■ **REQUIRED WORK**:
In the material below, find each line with the string "green" and copy it.

■ **RECORDS PROVIDED**:
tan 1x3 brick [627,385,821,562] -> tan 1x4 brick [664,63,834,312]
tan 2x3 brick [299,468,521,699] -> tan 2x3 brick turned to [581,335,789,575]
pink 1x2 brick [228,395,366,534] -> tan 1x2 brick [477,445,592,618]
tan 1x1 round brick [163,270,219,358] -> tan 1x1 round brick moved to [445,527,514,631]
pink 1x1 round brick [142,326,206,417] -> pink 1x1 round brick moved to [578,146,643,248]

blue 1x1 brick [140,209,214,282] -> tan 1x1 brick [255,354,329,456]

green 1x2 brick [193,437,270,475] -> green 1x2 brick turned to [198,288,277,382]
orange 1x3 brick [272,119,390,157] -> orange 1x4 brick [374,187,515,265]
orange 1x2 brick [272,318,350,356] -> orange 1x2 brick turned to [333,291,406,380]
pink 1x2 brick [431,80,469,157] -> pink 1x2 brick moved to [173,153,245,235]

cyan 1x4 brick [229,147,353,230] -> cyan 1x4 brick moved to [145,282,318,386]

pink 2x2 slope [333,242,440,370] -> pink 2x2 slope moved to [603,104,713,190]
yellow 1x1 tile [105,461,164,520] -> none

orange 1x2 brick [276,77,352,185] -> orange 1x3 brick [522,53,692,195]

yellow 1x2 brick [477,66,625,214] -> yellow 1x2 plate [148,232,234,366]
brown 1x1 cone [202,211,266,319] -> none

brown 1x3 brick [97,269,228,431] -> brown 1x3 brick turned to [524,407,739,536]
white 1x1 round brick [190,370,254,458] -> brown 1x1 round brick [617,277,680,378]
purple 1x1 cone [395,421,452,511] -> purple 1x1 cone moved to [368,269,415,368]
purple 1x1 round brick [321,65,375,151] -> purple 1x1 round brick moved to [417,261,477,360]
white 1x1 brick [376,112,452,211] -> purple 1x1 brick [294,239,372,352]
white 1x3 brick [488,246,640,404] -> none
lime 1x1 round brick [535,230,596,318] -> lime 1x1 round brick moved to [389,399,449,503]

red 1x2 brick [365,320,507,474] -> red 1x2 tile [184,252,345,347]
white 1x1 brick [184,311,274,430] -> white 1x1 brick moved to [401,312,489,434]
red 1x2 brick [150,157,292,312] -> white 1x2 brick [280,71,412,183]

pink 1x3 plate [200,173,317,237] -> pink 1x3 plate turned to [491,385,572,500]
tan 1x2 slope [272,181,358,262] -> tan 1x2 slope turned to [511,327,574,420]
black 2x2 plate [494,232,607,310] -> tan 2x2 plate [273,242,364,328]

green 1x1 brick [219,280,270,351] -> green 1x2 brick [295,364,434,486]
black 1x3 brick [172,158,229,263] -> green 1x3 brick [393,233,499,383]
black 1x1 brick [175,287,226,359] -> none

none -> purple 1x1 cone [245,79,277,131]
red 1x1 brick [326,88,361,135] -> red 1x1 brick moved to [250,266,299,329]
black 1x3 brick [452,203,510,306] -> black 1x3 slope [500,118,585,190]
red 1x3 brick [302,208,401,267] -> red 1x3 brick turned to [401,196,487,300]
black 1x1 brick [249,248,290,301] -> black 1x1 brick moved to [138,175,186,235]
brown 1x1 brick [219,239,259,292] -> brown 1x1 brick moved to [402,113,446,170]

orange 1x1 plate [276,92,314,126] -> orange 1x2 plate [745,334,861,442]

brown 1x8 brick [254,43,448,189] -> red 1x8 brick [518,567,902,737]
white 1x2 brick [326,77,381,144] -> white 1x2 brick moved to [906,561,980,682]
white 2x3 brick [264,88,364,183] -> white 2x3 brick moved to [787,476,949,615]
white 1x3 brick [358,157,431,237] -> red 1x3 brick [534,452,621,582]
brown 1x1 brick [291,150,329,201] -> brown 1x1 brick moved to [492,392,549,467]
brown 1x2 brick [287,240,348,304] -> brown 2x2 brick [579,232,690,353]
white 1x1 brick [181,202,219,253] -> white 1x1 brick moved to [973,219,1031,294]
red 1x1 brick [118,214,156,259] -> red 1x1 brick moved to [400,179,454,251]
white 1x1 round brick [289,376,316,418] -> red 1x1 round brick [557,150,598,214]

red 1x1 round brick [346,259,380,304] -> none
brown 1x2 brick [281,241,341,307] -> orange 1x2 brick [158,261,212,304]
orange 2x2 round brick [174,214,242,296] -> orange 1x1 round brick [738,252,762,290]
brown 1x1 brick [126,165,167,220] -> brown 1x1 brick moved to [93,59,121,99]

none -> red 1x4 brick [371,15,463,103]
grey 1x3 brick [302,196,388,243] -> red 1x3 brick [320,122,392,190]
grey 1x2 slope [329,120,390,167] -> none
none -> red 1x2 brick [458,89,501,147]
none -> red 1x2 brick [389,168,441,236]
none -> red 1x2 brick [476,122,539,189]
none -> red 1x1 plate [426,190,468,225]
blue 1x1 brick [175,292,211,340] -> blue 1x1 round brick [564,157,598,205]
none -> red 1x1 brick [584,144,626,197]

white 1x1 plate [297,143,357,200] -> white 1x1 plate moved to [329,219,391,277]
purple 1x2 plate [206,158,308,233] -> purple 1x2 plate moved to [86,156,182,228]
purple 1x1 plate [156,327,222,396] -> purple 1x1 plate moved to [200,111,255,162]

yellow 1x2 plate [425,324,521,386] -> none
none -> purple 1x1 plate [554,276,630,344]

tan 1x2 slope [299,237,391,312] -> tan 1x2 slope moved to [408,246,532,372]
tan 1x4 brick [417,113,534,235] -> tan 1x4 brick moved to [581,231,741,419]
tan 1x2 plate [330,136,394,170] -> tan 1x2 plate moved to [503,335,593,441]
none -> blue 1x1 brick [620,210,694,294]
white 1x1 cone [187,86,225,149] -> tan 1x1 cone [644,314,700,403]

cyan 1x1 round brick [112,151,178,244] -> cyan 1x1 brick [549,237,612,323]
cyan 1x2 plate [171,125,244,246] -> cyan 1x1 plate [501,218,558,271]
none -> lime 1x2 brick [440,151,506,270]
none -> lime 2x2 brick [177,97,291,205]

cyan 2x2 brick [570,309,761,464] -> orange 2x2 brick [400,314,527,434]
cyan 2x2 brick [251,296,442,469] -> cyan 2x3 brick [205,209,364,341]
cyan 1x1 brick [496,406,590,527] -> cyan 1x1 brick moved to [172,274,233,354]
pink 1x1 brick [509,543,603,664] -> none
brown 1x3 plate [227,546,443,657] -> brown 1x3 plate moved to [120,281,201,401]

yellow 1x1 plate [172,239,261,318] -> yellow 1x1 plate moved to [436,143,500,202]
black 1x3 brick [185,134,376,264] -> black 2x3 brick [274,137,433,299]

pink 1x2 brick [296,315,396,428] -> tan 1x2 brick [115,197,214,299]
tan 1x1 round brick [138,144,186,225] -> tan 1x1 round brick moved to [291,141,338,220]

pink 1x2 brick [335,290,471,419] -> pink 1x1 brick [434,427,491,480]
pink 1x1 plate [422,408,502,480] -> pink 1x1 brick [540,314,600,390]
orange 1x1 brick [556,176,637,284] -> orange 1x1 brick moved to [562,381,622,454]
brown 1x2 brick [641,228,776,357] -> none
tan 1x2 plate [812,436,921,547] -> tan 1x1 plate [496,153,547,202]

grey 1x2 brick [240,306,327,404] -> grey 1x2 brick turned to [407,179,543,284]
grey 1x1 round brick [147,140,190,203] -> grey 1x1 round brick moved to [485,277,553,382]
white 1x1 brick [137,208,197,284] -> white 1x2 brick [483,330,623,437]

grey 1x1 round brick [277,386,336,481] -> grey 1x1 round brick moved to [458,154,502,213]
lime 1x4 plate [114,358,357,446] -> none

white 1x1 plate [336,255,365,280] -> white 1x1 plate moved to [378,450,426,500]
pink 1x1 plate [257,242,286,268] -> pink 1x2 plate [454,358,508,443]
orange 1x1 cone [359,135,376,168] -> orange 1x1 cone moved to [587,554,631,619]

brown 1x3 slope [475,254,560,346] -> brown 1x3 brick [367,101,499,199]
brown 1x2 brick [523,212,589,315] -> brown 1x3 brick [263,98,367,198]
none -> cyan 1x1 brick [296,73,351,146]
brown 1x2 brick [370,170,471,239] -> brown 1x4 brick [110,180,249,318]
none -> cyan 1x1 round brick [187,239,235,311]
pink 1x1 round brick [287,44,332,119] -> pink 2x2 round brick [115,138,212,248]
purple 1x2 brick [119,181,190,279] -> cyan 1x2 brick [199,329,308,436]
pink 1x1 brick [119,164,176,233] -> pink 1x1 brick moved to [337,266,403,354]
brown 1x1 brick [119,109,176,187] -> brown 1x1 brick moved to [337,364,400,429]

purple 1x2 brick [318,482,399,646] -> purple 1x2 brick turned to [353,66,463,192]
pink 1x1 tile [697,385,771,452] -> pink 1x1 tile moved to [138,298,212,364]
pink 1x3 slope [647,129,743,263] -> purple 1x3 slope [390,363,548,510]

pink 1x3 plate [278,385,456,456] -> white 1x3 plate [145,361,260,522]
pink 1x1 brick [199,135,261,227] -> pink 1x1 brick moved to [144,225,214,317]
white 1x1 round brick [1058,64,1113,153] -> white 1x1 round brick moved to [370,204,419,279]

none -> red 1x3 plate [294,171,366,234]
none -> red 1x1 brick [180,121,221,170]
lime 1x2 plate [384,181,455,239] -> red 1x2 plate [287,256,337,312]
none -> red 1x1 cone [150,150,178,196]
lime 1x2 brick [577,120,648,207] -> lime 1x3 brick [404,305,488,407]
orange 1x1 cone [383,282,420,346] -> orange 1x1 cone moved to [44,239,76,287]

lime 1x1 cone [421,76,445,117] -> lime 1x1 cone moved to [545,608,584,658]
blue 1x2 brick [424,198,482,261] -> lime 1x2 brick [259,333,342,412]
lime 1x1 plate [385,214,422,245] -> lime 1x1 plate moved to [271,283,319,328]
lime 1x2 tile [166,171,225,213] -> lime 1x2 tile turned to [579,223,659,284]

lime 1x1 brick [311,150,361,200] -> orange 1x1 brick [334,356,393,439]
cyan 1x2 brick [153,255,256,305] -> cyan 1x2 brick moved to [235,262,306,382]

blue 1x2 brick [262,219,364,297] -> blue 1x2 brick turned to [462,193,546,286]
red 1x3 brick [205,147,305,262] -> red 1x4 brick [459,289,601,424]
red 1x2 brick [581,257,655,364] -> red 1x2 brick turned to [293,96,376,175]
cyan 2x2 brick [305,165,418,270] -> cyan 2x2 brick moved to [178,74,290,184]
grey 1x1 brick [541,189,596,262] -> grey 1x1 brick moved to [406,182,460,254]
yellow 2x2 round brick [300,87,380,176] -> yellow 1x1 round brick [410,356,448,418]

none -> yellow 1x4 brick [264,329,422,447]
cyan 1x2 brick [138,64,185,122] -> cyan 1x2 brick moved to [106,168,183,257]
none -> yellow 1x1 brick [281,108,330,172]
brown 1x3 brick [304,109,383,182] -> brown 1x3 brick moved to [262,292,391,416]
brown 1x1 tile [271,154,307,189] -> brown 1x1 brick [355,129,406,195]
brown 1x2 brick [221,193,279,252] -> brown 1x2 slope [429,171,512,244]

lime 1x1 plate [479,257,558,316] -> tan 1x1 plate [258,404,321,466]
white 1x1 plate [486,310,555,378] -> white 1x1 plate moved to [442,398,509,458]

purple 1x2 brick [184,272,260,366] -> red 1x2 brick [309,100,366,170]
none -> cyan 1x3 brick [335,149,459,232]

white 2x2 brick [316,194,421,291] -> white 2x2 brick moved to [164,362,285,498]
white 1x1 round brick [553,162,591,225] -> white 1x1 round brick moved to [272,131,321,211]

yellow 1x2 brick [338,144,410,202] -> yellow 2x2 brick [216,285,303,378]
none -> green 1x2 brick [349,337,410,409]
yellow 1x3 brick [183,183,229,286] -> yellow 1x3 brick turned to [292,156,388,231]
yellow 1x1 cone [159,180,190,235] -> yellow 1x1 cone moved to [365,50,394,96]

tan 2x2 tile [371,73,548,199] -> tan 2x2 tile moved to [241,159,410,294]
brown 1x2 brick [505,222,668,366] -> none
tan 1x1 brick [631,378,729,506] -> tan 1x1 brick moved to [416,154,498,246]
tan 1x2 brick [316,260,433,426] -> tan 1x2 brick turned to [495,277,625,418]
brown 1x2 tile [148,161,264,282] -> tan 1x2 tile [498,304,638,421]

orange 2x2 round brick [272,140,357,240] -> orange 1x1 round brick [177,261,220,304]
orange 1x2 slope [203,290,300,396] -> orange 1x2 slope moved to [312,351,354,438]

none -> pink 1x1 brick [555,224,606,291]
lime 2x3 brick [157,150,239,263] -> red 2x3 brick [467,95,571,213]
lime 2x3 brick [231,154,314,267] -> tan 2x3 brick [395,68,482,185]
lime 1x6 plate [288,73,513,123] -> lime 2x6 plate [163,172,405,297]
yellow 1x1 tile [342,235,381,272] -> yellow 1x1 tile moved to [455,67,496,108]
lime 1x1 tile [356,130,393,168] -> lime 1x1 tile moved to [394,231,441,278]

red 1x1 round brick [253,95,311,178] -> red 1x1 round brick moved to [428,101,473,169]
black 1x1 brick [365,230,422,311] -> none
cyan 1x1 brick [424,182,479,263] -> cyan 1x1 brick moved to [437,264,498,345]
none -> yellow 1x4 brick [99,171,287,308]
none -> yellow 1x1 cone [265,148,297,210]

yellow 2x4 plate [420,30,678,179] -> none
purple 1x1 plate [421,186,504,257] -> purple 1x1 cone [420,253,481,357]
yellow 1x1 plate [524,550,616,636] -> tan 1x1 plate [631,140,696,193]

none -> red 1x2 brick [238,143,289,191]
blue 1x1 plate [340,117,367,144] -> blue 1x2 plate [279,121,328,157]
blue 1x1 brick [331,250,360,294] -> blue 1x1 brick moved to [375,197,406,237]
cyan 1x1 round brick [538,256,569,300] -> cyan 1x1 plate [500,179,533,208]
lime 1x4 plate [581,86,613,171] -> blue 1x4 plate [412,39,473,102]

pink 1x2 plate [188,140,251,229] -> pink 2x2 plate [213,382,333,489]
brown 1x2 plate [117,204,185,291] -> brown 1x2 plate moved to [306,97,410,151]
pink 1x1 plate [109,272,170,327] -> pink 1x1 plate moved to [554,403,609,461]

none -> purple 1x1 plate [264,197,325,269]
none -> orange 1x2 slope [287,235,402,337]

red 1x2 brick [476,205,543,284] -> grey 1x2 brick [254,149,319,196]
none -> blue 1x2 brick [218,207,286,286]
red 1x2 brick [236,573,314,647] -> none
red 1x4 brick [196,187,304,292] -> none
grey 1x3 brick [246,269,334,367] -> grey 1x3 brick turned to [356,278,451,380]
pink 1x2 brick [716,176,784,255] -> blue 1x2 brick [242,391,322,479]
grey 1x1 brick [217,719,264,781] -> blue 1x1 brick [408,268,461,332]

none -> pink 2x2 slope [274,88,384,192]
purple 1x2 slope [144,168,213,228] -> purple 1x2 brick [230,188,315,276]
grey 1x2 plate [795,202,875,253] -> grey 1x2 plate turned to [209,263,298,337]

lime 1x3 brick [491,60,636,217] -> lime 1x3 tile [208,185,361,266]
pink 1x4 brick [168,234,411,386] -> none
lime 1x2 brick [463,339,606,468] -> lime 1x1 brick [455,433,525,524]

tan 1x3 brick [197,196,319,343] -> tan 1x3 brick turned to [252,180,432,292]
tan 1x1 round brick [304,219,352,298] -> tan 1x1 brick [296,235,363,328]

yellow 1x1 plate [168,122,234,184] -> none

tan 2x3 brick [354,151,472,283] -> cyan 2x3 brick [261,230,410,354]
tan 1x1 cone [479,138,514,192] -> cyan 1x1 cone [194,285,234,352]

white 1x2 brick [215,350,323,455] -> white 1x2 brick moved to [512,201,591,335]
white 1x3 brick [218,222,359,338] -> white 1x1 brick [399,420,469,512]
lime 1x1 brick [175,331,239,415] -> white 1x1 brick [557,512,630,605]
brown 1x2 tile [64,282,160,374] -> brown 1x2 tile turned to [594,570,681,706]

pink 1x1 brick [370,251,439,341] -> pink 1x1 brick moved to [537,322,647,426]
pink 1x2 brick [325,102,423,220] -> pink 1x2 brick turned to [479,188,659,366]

■ **OUTPUT OF THE TASK**:
green 1x2 brick [193,437,270,475] -> green 1x2 brick turned to [198,288,277,382]
green 1x1 brick [219,280,270,351] -> green 1x2 brick [295,364,434,486]
black 1x3 brick [172,158,229,263] -> green 1x3 brick [393,233,499,383]
none -> green 1x2 brick [349,337,410,409]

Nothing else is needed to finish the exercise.